→ **Work instruction**: Go over the entries below line by line, copying each one that contains the word "BlueWoodenPencil".

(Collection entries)
------------
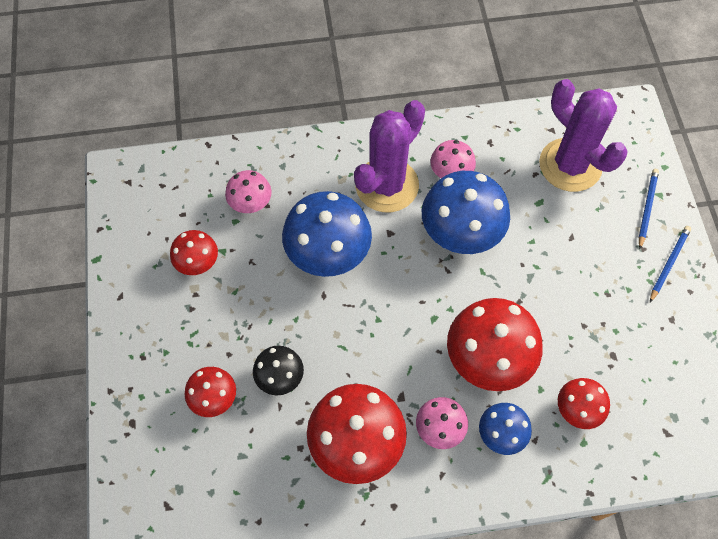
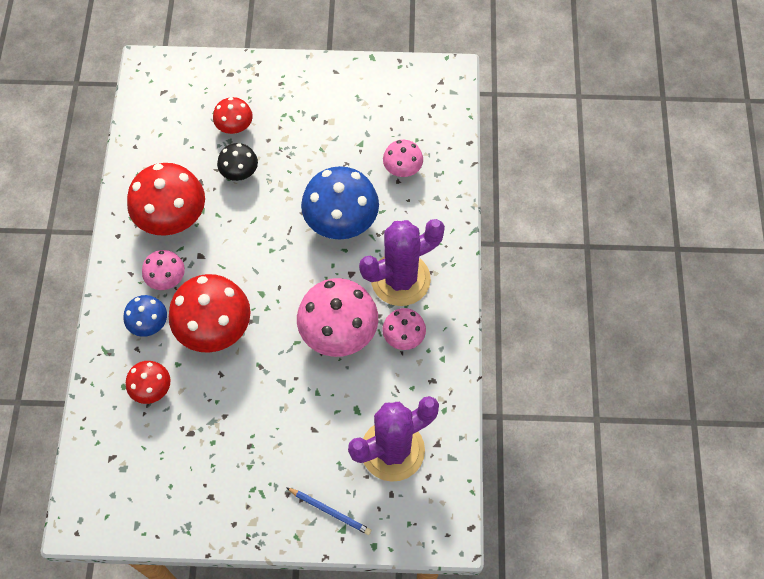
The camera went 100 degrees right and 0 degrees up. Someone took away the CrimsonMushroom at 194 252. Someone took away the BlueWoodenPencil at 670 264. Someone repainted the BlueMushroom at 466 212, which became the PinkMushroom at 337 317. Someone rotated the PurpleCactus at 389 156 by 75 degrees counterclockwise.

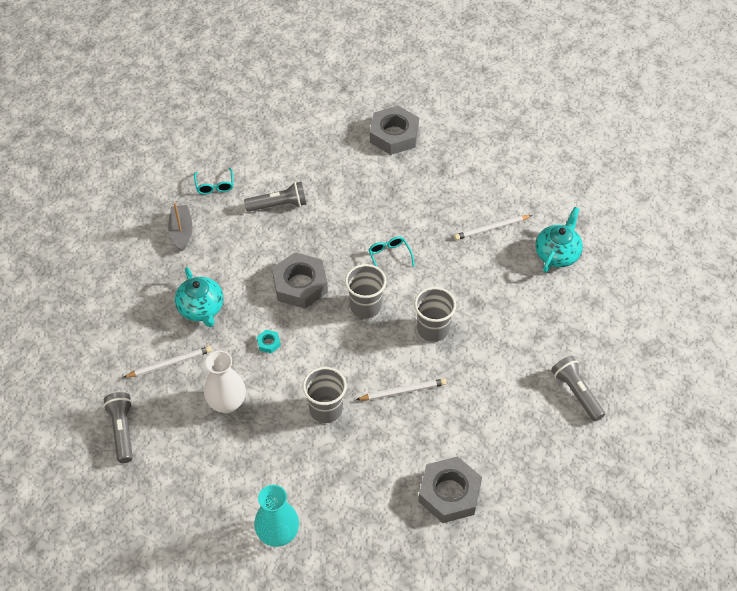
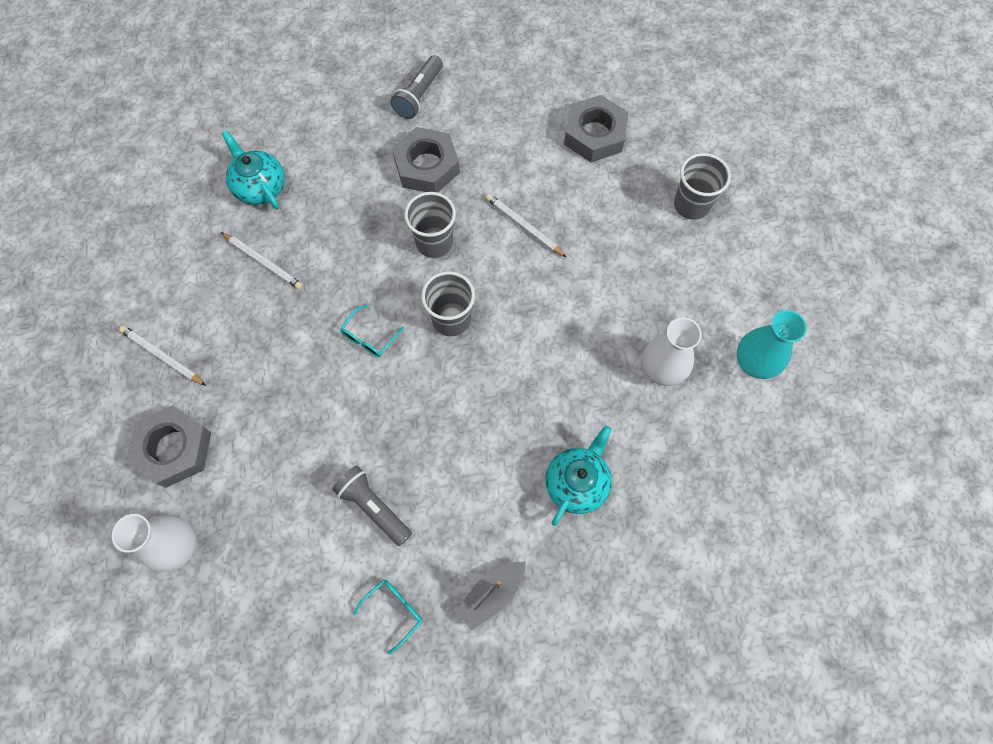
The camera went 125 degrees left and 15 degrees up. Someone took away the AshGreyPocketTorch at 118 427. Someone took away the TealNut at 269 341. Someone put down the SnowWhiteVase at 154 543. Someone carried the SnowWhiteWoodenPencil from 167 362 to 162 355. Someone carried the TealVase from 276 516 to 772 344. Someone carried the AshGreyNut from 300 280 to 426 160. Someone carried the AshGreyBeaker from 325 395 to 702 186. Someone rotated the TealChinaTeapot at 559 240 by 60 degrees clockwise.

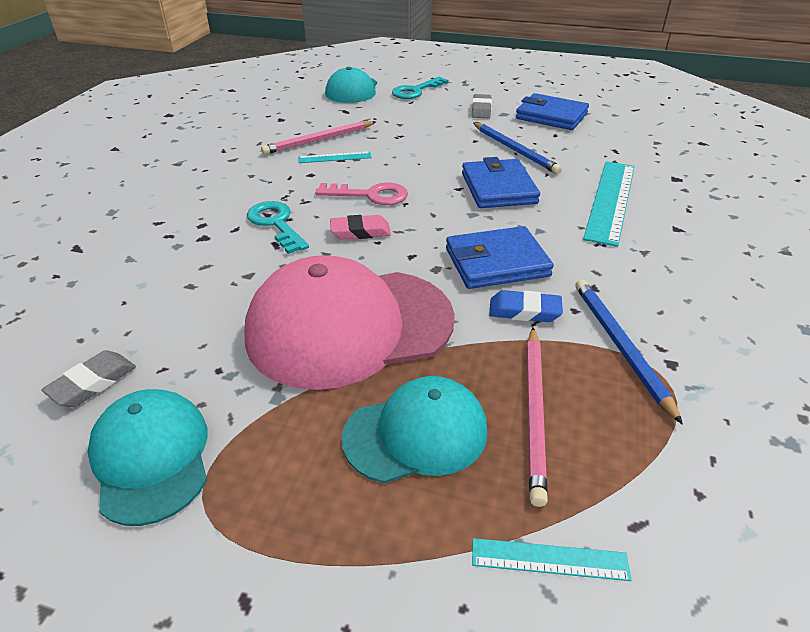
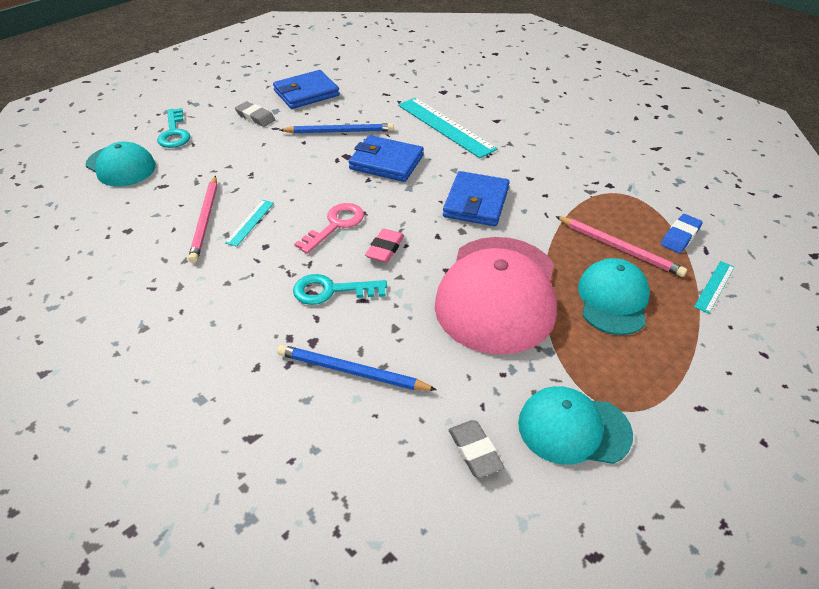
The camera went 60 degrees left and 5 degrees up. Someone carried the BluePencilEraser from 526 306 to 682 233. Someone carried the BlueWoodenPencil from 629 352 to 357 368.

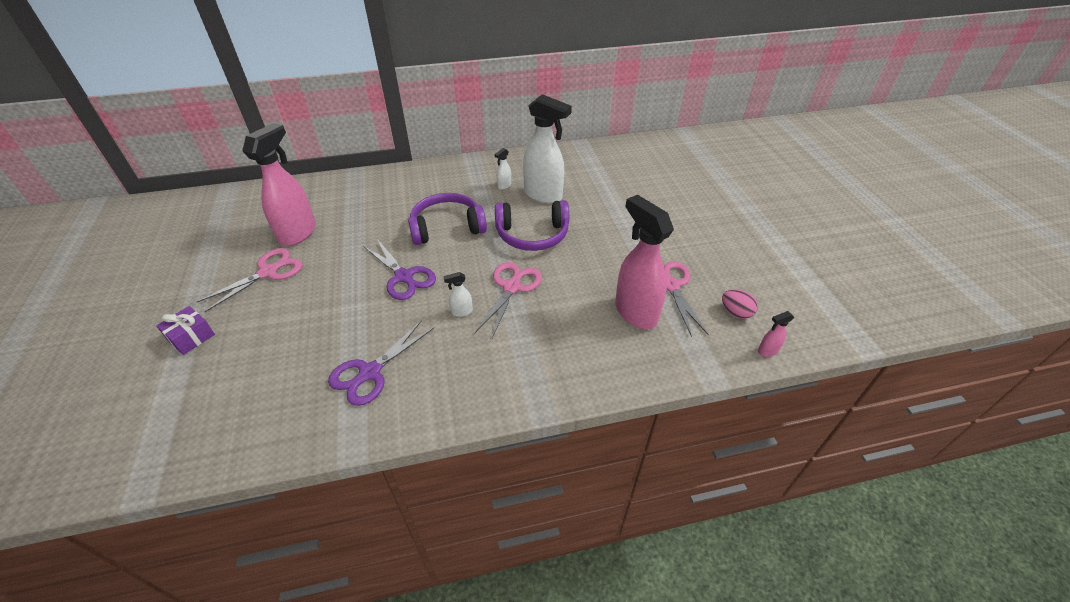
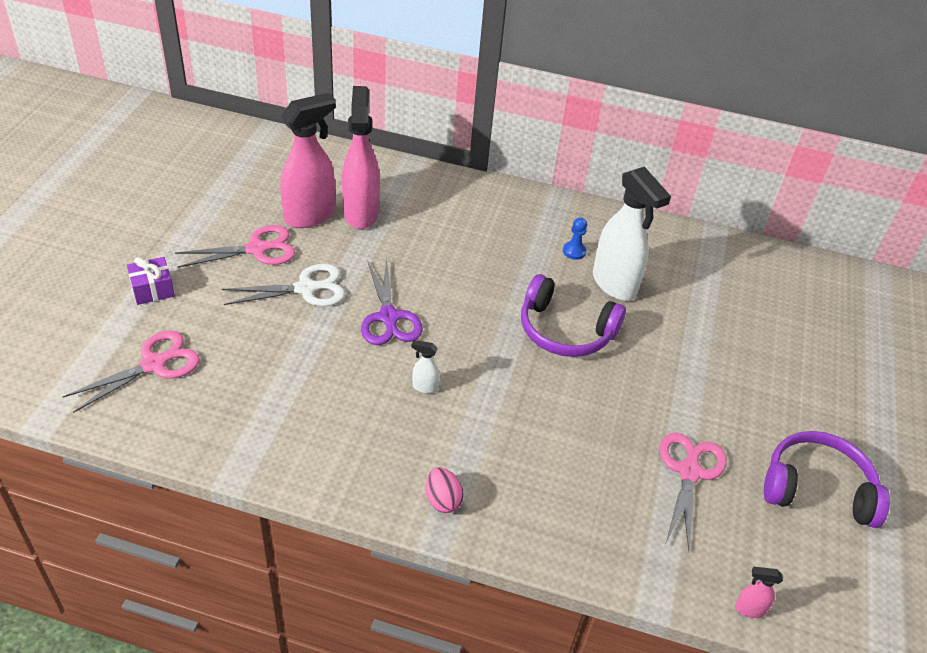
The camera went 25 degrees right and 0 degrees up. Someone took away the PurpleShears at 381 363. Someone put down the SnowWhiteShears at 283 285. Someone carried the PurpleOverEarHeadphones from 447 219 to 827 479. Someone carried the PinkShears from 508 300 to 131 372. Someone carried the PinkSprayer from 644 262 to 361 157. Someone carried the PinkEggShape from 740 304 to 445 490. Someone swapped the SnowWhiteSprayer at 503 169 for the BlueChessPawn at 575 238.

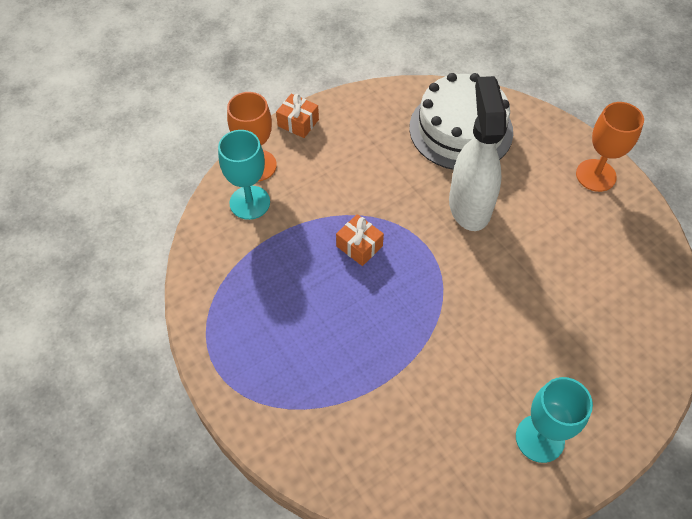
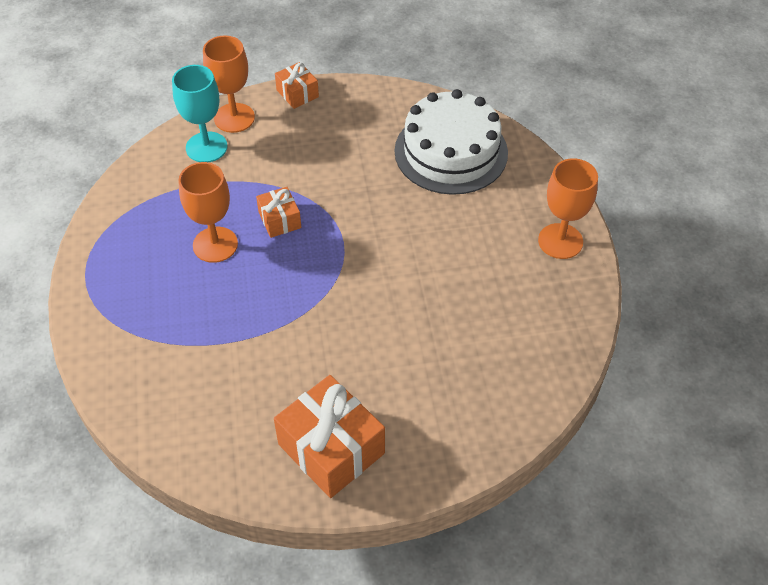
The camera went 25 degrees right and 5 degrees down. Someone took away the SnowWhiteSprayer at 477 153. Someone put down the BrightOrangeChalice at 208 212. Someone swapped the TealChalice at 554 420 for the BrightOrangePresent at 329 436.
------------
→ **Task output**:
The camera went 100 degrees right and 0 degrees up. Someone took away the CrimsonMushroom at 194 252. Someone took away the BlueWoodenPencil at 670 264. Someone repainted the BlueMushroom at 466 212, which became the PinkMushroom at 337 317. Someone rotated the PurpleCactus at 389 156 by 75 degrees counterclockwise.
The camera went 60 degrees left and 5 degrees up. Someone carried the BluePencilEraser from 526 306 to 682 233. Someone carried the BlueWoodenPencil from 629 352 to 357 368.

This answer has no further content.